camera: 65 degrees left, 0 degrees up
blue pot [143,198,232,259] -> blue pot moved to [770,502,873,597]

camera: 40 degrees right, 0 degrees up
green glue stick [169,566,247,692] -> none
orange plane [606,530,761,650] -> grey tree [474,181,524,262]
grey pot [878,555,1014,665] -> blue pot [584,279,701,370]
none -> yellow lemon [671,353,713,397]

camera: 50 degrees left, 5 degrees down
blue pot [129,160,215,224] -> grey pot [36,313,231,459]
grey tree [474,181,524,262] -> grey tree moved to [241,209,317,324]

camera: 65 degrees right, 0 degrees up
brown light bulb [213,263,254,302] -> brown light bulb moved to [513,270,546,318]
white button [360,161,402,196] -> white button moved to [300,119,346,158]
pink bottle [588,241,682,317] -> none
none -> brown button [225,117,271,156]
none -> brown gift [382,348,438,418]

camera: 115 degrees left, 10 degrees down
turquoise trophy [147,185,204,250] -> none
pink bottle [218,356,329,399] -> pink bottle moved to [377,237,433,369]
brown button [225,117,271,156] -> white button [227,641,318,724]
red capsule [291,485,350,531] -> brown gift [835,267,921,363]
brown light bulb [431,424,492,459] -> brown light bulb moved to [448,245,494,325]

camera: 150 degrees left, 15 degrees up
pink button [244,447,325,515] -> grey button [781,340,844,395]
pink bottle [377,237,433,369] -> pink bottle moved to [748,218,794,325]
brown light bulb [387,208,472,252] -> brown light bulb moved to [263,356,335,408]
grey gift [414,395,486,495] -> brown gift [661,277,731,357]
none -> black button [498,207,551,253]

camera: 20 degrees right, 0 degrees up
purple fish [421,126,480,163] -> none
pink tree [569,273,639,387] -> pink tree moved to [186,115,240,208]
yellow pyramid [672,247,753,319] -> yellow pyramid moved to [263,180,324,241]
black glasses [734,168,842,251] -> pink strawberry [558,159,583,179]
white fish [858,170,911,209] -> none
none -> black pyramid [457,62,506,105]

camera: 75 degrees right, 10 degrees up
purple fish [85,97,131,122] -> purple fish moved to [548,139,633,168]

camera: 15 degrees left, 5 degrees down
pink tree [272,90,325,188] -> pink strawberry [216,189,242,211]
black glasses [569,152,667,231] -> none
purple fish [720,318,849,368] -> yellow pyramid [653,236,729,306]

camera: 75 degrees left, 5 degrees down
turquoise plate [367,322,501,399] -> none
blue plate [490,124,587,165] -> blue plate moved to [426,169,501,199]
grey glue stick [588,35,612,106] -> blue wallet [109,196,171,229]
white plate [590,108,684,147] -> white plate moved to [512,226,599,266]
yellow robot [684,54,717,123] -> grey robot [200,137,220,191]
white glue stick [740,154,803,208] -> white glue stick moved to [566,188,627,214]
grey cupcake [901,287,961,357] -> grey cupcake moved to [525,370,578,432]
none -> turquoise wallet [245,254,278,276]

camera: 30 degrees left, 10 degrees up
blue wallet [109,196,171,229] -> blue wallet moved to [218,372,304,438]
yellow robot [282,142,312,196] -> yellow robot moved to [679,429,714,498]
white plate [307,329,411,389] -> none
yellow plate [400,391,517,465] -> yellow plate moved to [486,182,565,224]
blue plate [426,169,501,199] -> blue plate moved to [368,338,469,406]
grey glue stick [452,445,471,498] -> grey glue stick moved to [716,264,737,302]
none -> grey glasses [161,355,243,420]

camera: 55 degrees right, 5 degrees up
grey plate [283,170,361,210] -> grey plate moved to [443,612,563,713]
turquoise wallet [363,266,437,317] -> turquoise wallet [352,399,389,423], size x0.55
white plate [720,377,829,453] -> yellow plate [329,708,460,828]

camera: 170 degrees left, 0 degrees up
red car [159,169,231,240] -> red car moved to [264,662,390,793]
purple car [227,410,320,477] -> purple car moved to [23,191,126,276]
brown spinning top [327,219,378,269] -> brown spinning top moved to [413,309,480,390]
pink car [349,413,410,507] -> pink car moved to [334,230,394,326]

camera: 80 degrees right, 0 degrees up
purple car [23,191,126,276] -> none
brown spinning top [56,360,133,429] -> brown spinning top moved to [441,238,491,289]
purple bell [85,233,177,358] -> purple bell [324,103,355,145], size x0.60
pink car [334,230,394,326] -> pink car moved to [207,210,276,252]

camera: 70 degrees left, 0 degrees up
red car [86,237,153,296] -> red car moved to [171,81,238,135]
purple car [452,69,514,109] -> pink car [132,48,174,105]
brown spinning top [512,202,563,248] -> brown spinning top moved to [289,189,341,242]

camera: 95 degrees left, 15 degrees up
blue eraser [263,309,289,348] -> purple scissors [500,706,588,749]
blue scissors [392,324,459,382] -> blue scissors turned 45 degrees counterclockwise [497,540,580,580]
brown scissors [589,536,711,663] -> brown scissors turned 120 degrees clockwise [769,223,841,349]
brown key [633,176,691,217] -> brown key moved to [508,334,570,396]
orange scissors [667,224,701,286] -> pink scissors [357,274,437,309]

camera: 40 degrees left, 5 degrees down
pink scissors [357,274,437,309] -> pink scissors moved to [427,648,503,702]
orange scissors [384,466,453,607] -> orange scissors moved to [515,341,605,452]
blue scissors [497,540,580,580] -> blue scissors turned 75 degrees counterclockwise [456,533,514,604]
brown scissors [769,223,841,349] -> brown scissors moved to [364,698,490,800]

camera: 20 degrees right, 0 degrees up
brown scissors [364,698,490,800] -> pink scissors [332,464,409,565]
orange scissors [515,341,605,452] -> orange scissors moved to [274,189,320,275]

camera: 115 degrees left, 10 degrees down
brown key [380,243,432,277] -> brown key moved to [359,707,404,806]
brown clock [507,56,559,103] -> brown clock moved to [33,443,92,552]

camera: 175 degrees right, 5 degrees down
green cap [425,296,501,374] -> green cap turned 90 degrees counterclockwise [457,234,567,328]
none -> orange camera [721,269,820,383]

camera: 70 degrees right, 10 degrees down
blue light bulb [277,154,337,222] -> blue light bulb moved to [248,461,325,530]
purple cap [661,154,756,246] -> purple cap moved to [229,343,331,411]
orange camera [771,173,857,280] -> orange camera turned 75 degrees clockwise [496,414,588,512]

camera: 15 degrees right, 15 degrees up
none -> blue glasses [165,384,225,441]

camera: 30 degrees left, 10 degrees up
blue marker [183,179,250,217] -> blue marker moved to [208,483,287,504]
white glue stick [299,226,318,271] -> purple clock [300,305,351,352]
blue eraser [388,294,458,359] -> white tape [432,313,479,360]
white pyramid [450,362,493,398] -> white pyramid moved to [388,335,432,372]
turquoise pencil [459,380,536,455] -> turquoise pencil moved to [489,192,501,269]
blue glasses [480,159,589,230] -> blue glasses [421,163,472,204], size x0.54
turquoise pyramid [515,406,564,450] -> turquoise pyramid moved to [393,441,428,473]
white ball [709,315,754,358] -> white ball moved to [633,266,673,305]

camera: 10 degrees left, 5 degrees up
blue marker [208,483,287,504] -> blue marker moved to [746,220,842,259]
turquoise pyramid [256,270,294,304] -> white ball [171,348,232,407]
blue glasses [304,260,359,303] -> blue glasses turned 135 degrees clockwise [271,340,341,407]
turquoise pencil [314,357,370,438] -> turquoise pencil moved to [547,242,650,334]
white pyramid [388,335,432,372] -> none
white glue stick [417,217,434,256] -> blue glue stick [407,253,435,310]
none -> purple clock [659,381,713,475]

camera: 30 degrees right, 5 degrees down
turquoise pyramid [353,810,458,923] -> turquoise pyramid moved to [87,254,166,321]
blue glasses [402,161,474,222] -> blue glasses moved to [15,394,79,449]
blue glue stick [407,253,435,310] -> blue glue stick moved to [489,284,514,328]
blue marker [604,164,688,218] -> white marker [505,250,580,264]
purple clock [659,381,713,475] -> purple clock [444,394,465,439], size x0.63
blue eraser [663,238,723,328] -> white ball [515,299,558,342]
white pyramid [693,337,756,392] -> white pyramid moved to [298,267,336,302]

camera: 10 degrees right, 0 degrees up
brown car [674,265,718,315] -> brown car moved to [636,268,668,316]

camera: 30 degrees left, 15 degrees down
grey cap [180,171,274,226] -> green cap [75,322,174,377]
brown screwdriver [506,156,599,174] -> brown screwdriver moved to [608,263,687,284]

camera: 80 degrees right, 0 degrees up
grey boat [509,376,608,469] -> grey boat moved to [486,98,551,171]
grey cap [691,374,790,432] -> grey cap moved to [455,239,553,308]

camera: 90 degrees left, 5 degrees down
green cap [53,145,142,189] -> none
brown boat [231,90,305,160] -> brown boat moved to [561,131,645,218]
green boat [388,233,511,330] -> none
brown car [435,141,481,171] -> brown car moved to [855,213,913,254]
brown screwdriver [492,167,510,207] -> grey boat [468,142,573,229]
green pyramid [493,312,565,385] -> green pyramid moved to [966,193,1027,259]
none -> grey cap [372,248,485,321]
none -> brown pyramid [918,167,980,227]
※
What you should do.
Copy every line from the entries that contains the word "light".

Solution.
brown light bulb [213,263,254,302] -> brown light bulb moved to [513,270,546,318]
brown light bulb [431,424,492,459] -> brown light bulb moved to [448,245,494,325]
brown light bulb [387,208,472,252] -> brown light bulb moved to [263,356,335,408]
blue light bulb [277,154,337,222] -> blue light bulb moved to [248,461,325,530]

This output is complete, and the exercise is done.